Exercise prompt. Only one stretch of the data below should be repeated: the lines from the line containing "black circle: (11, 82) -> (64, 185), moved" through the line containing "cyan circle: (48, 130)", inclusive, exactly as they are.

Records provided.
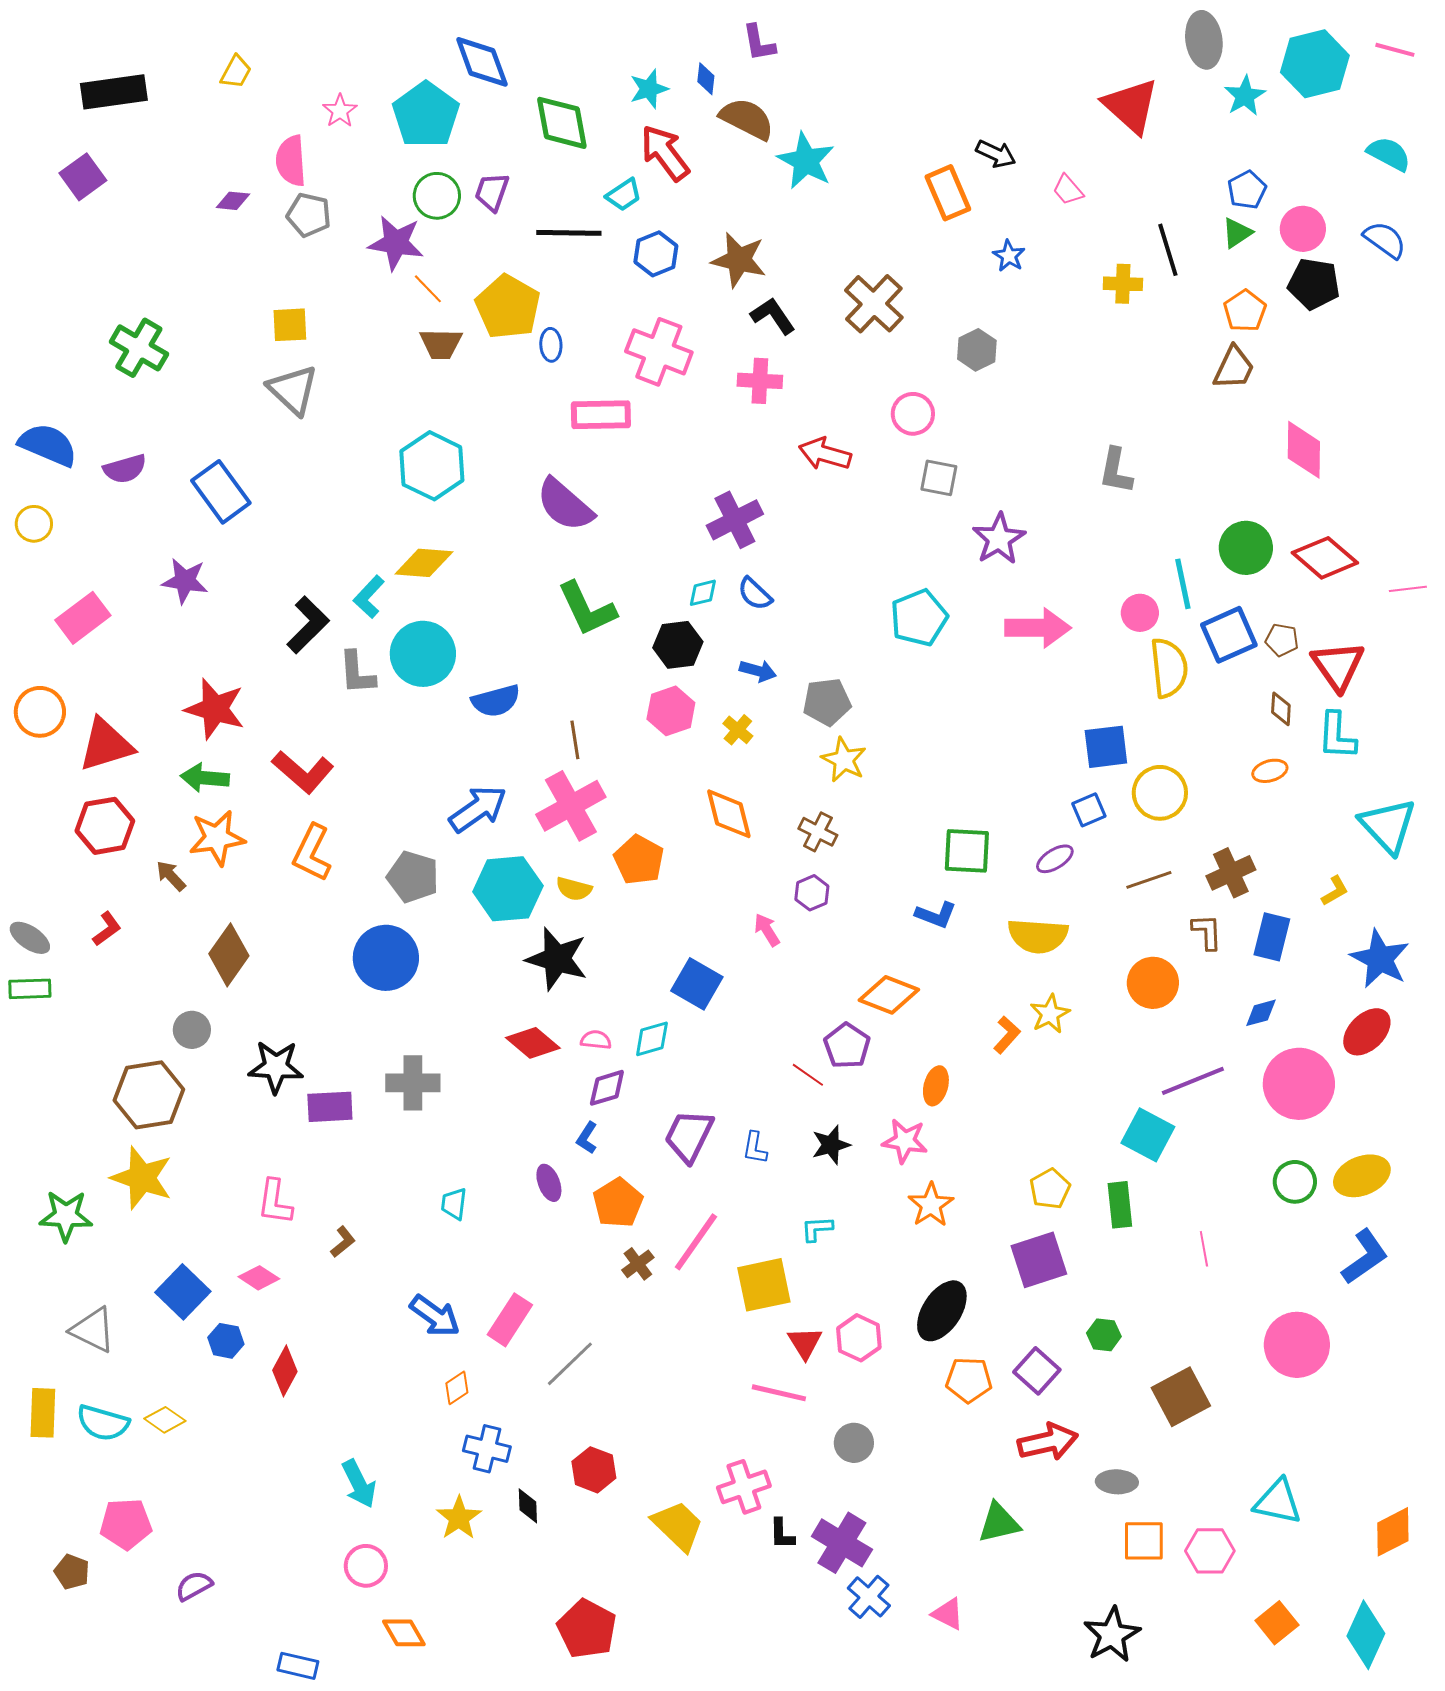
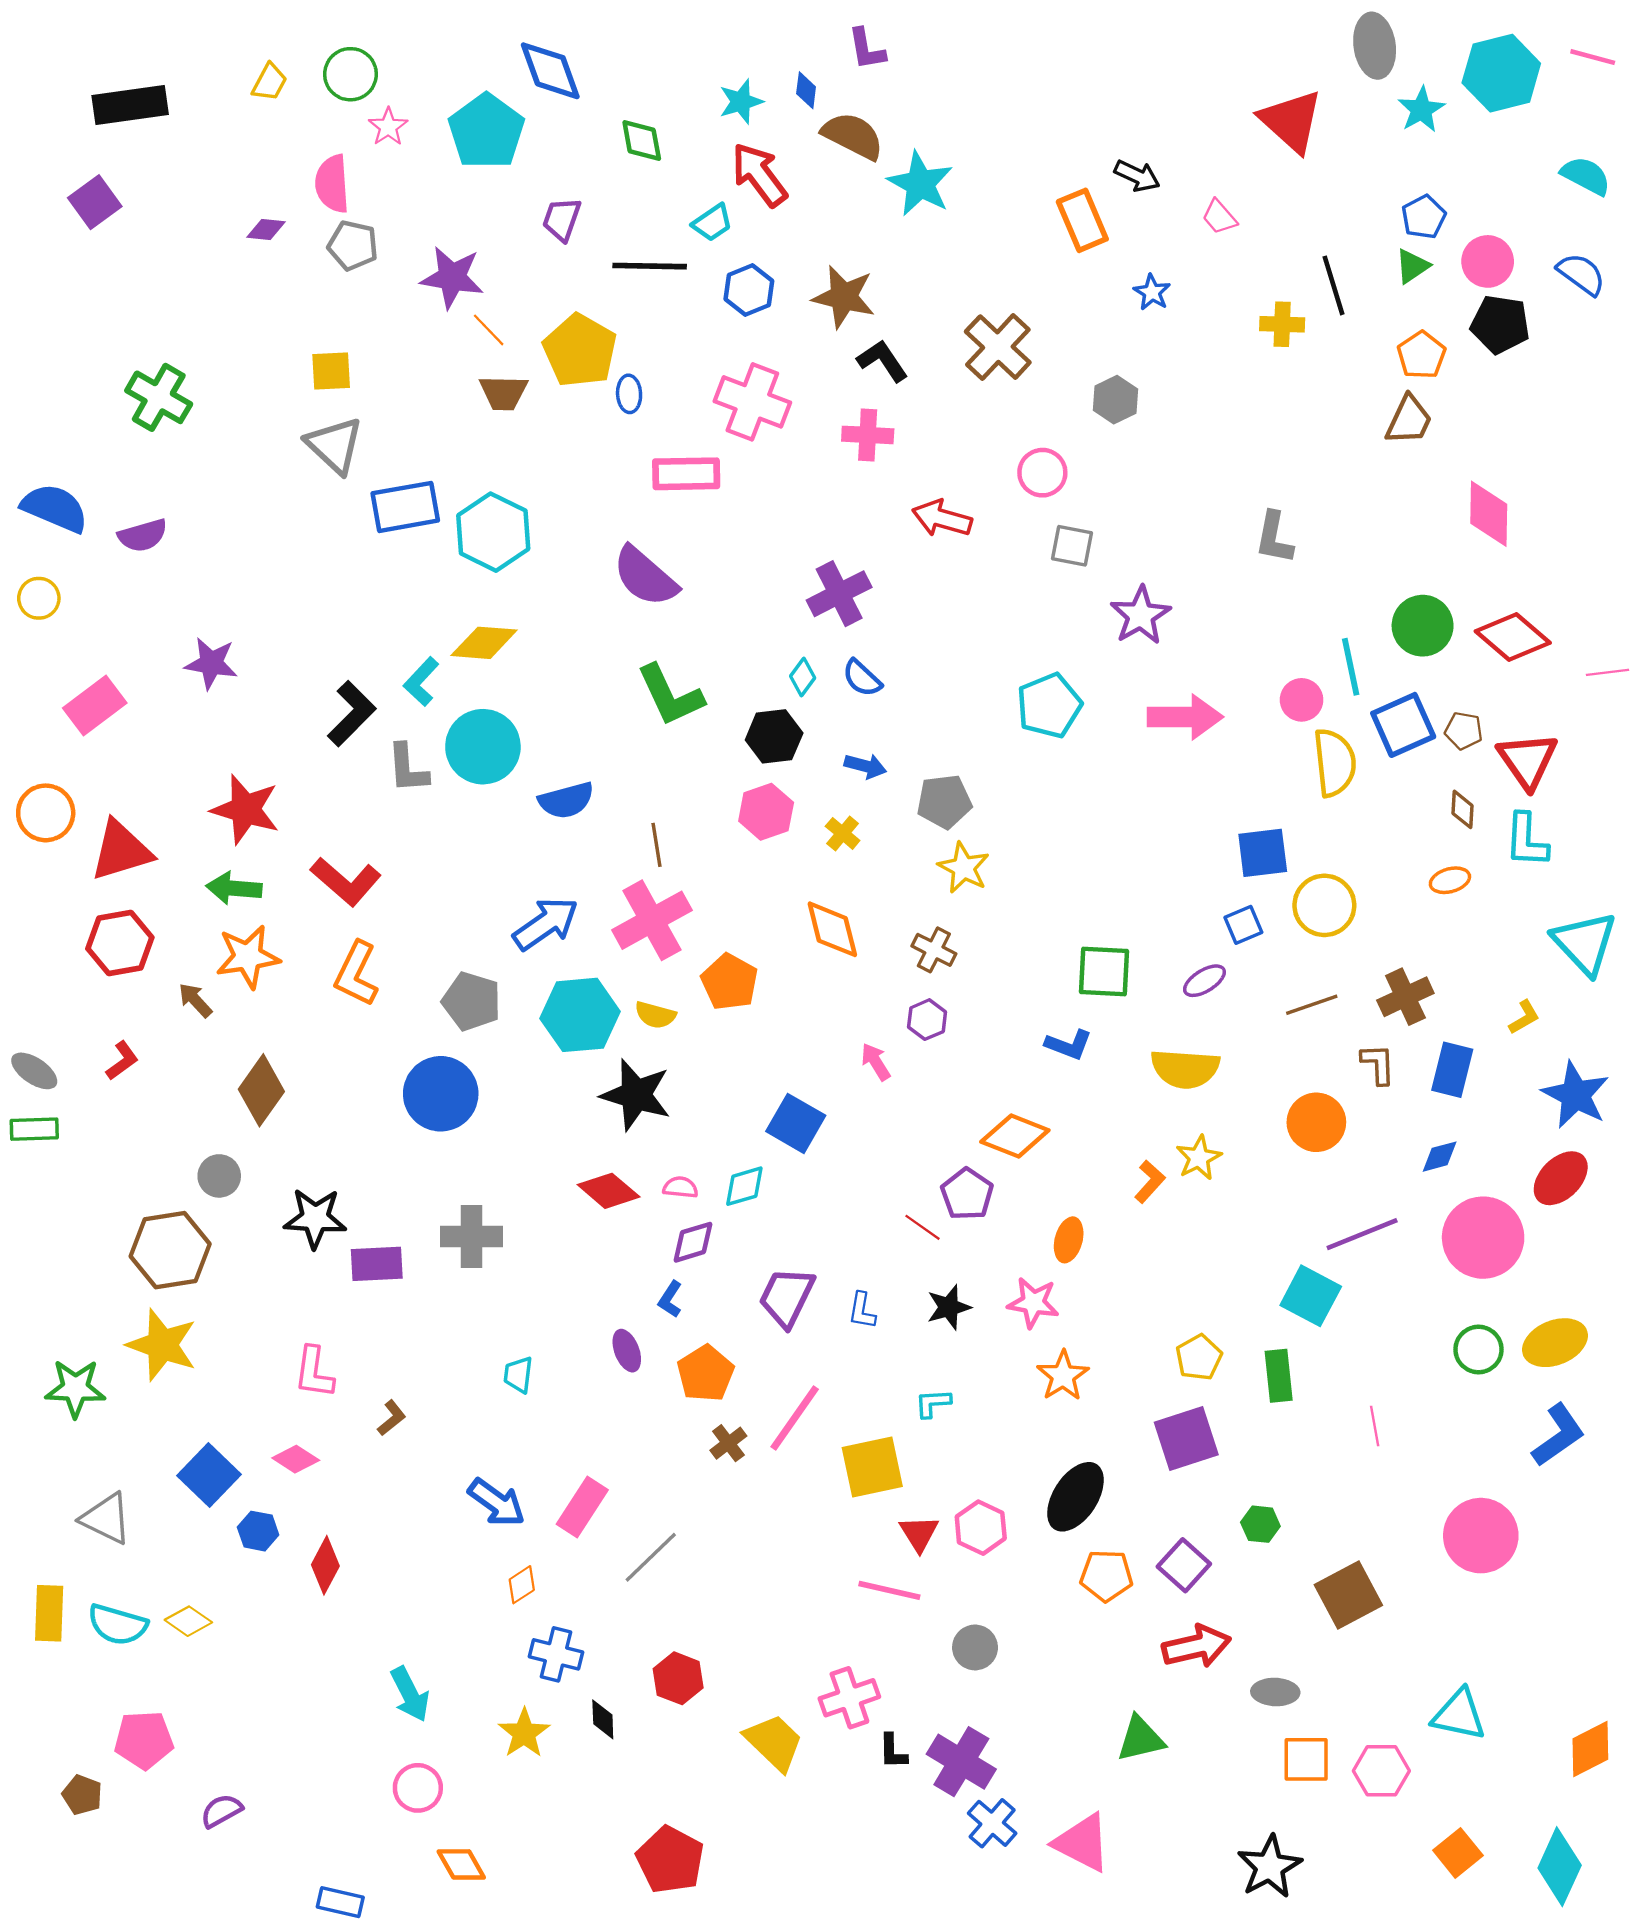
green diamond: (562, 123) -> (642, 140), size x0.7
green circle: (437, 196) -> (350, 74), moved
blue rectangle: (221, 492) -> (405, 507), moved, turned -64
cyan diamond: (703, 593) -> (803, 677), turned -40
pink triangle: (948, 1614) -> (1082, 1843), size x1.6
--
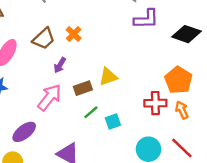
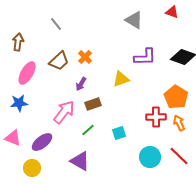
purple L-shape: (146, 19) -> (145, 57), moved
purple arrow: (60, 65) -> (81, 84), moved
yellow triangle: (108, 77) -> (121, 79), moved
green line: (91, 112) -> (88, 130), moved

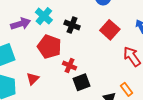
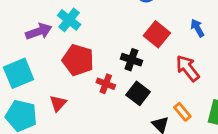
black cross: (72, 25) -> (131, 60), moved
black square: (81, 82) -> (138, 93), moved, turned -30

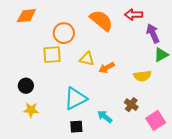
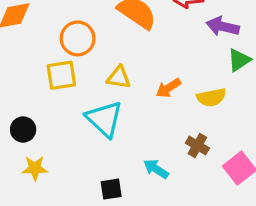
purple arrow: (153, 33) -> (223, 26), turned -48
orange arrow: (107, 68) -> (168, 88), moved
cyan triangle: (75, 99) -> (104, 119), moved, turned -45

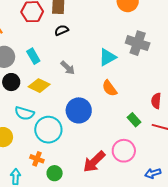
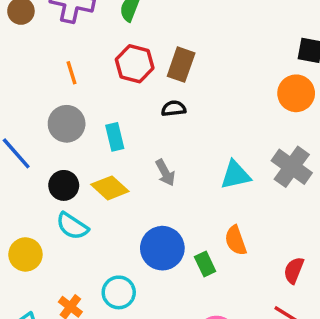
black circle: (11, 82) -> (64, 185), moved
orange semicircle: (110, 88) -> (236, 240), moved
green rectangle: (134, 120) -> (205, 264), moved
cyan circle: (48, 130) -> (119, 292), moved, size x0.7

Answer box.
black circle: (11, 82) -> (64, 185), moved
orange semicircle: (110, 88) -> (236, 240), moved
green rectangle: (134, 120) -> (205, 264), moved
cyan circle: (48, 130) -> (119, 292), moved, size x0.7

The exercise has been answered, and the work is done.